%%

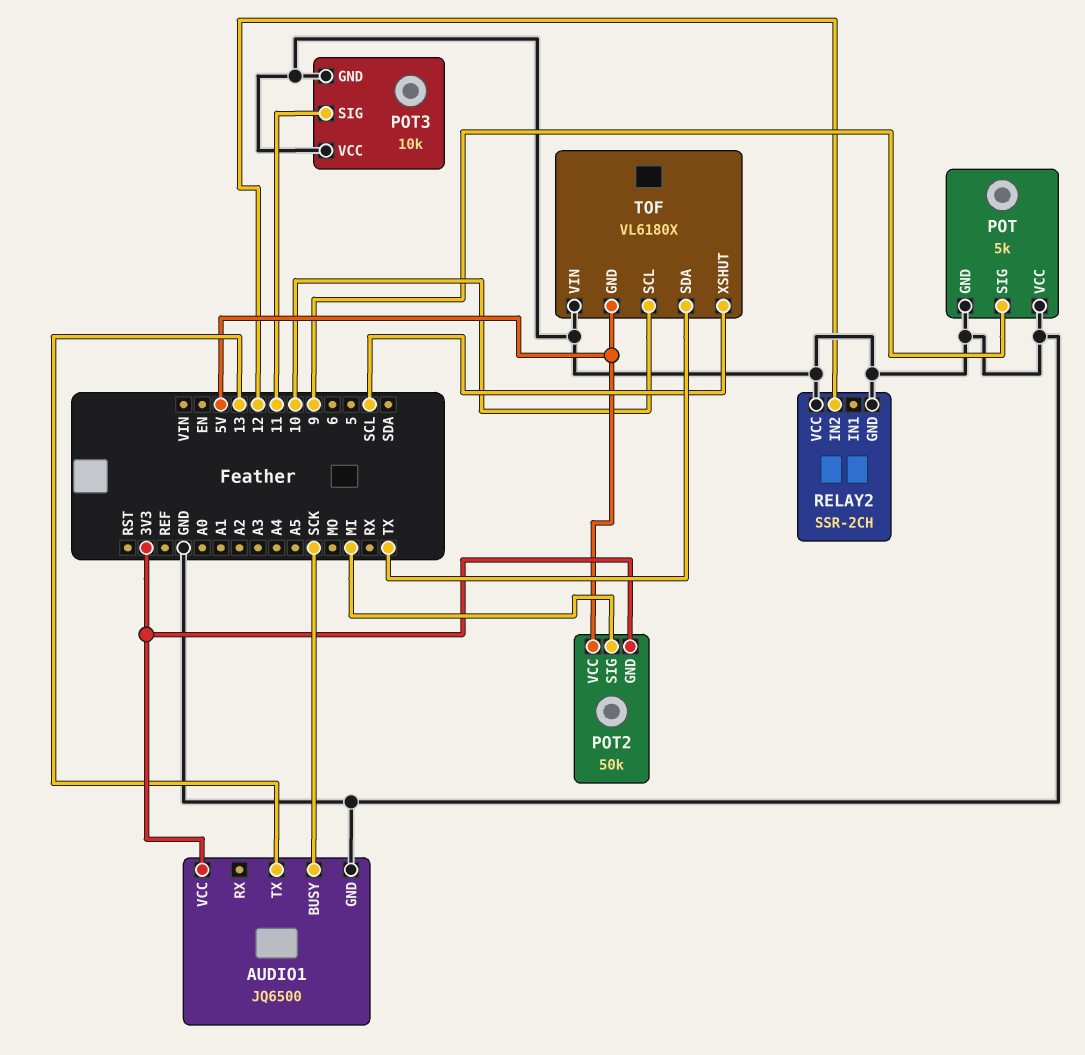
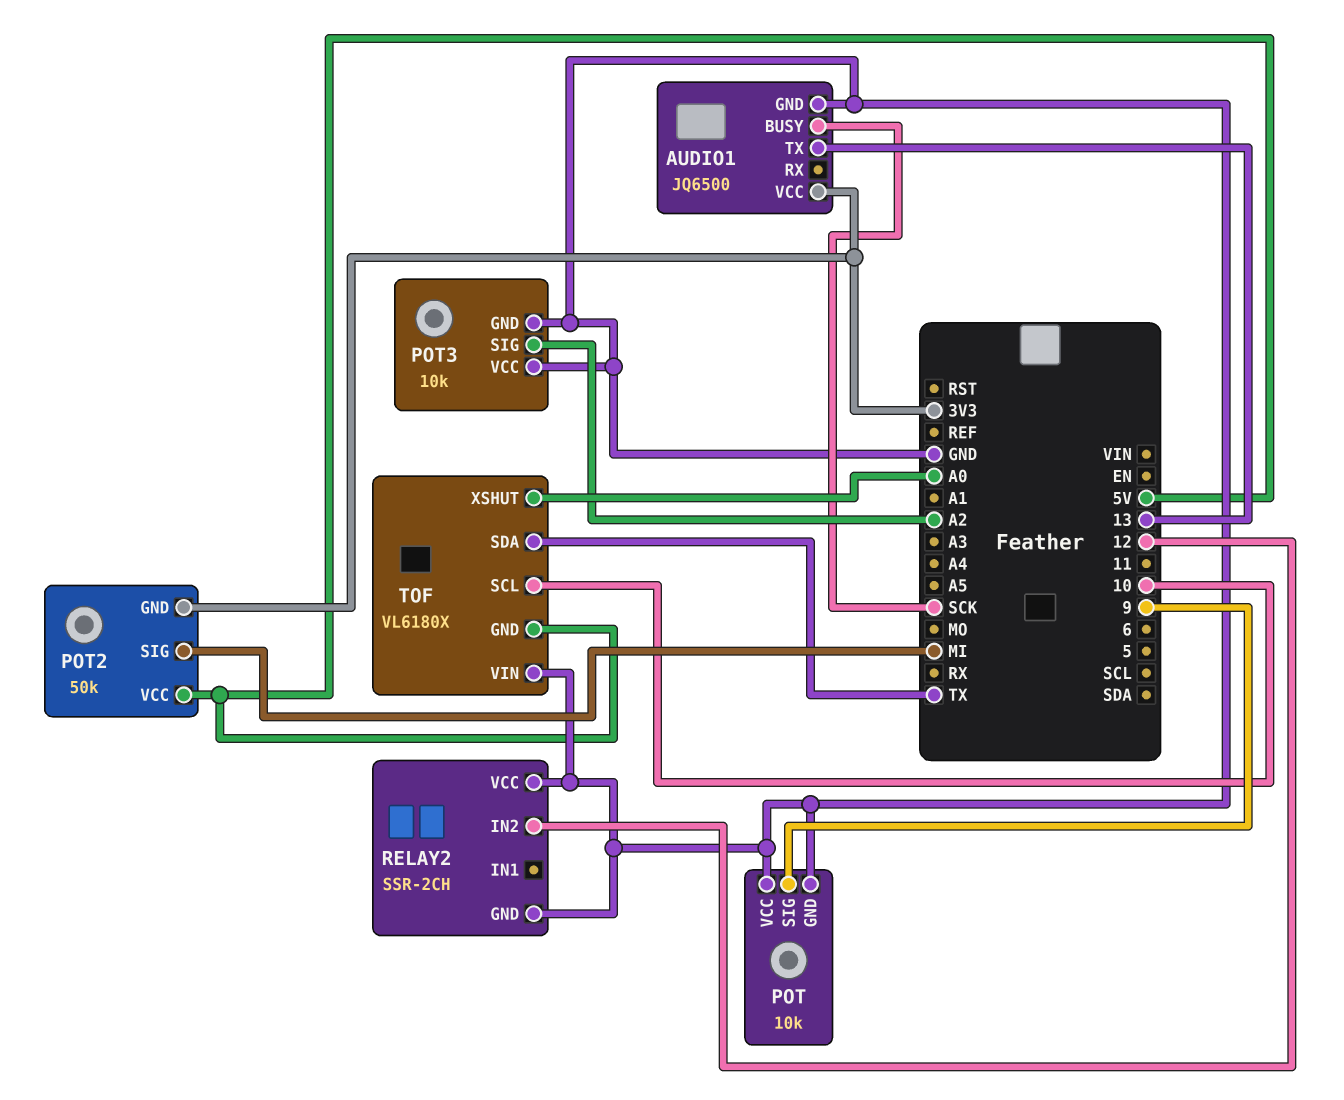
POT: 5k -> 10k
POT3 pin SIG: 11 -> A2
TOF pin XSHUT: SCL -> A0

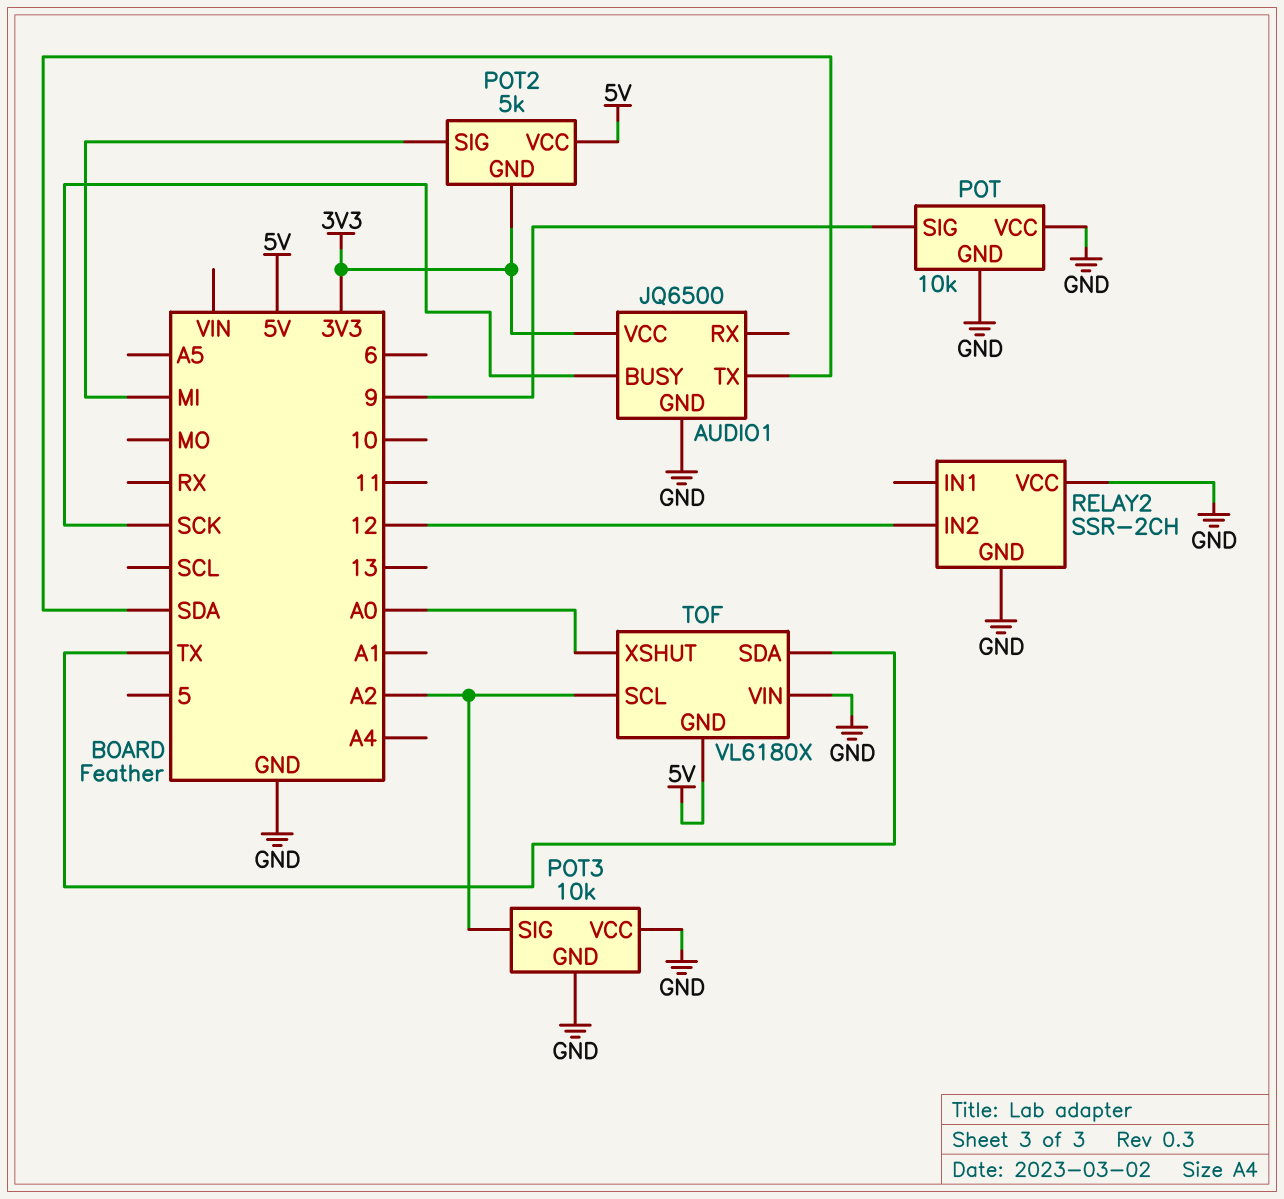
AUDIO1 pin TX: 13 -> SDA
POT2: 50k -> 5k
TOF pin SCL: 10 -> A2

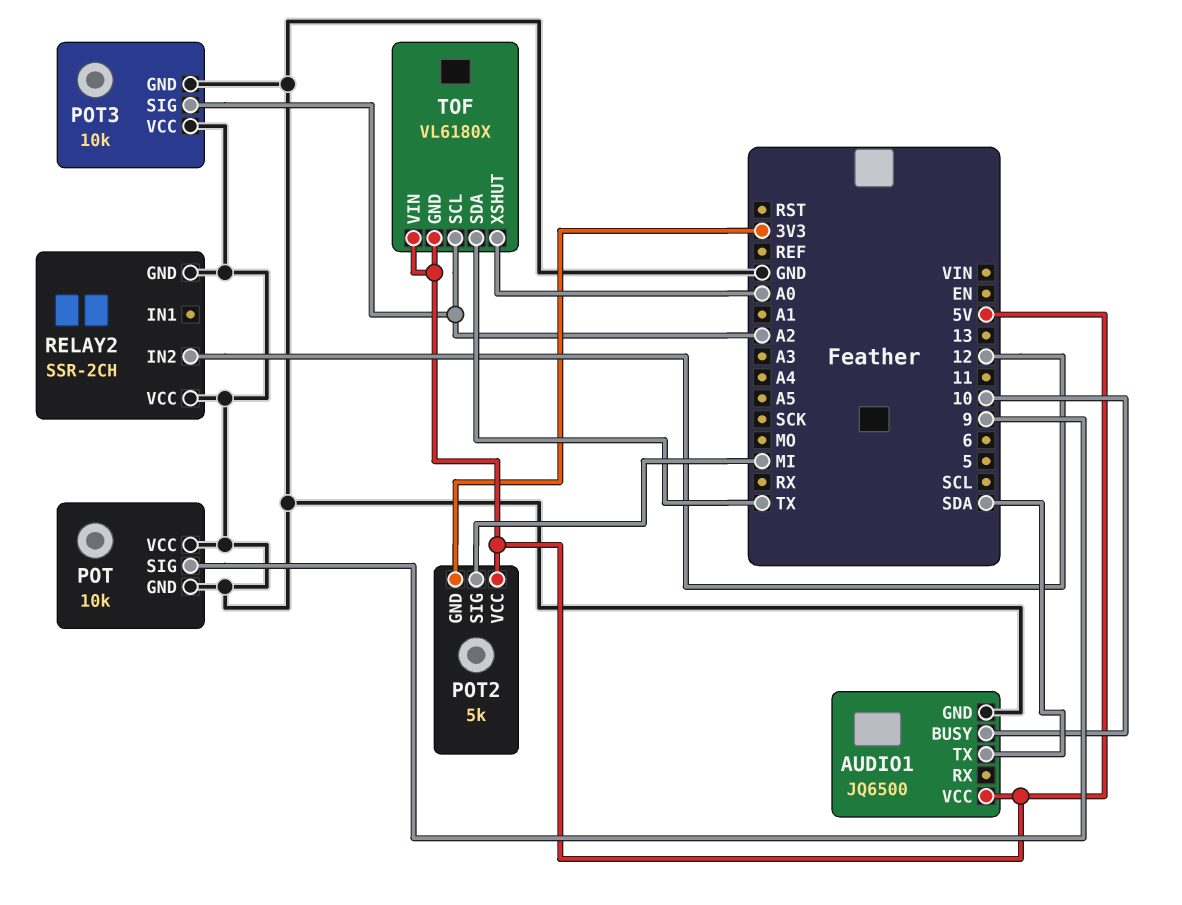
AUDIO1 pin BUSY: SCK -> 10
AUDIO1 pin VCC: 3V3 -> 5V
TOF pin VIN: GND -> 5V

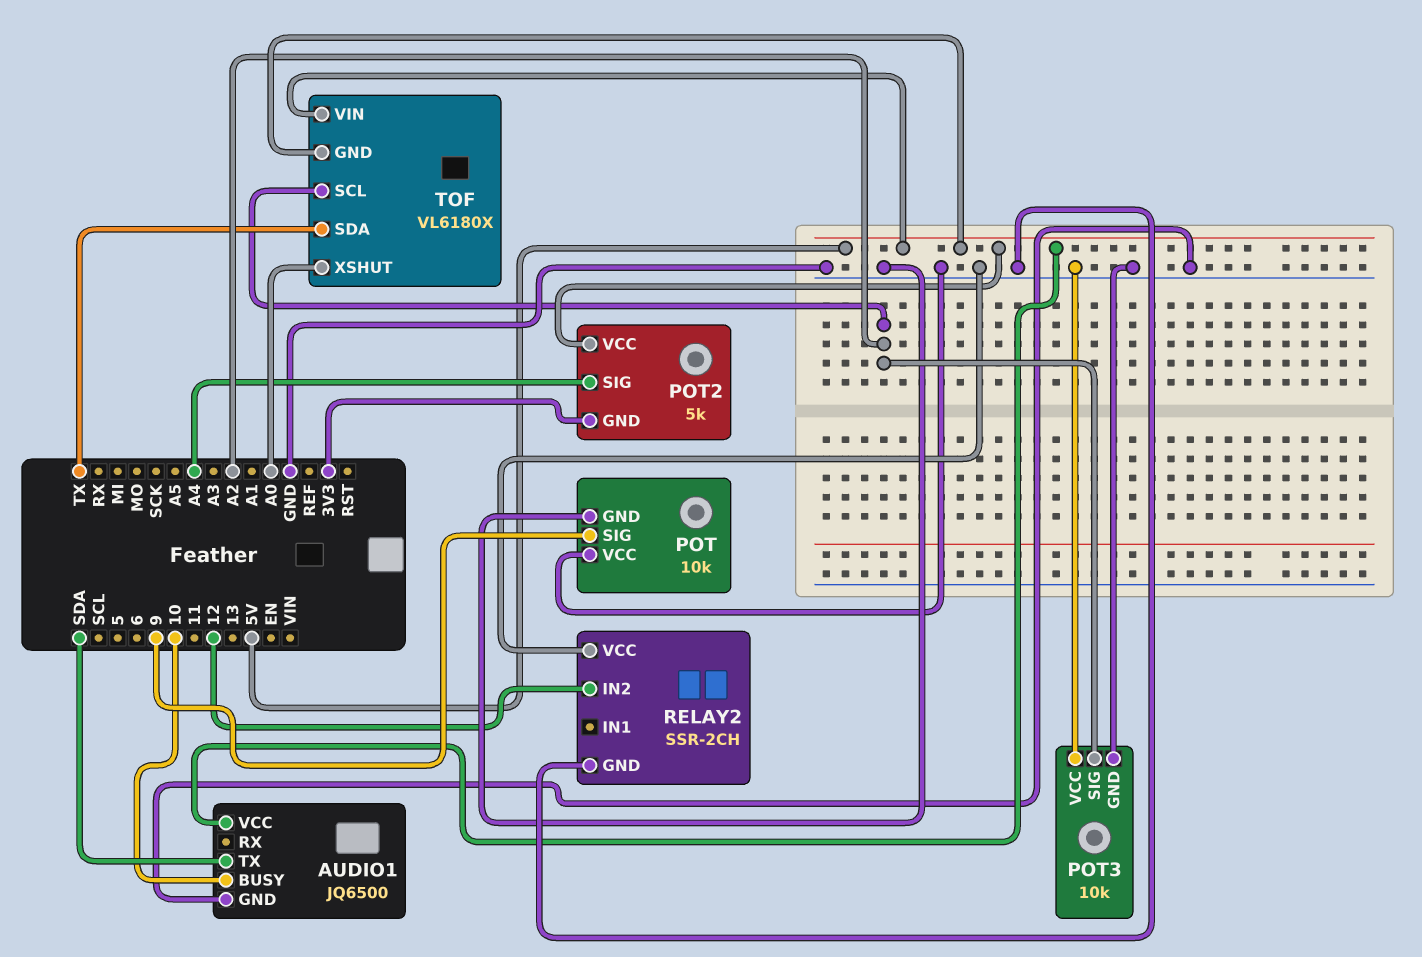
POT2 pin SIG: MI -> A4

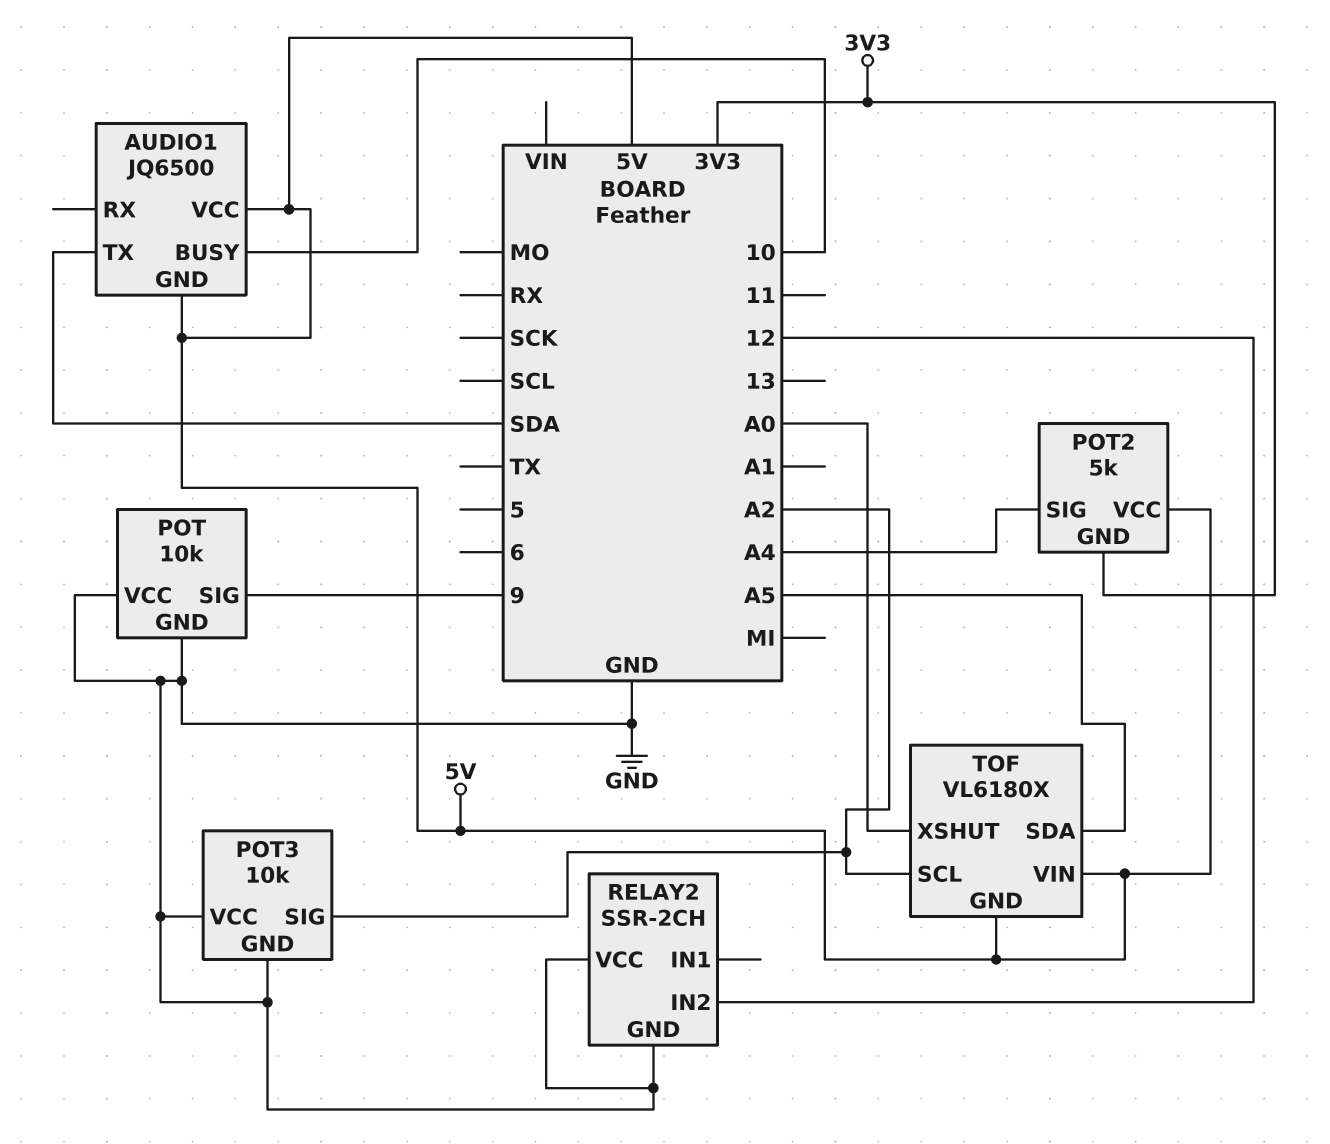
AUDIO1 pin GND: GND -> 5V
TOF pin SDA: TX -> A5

%%
%%

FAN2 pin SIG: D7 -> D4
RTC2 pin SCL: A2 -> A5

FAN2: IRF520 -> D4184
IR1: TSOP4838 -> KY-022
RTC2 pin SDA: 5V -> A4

%%
%%

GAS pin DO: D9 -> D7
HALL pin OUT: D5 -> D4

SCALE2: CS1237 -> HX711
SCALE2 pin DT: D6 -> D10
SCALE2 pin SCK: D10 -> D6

%%

Work to complete:
Retype only the lines above from the one with "AUDIO1 pin VCC: 3V3 -> 5V" through the one with "TOF pin SDA: TX -> A5", exactly and with both ends. Images stay out.

Solution to this exercise:
AUDIO1 pin VCC: 3V3 -> 5V
TOF pin VIN: GND -> 5V

POT2 pin SIG: MI -> A4

AUDIO1 pin GND: GND -> 5V
TOF pin SDA: TX -> A5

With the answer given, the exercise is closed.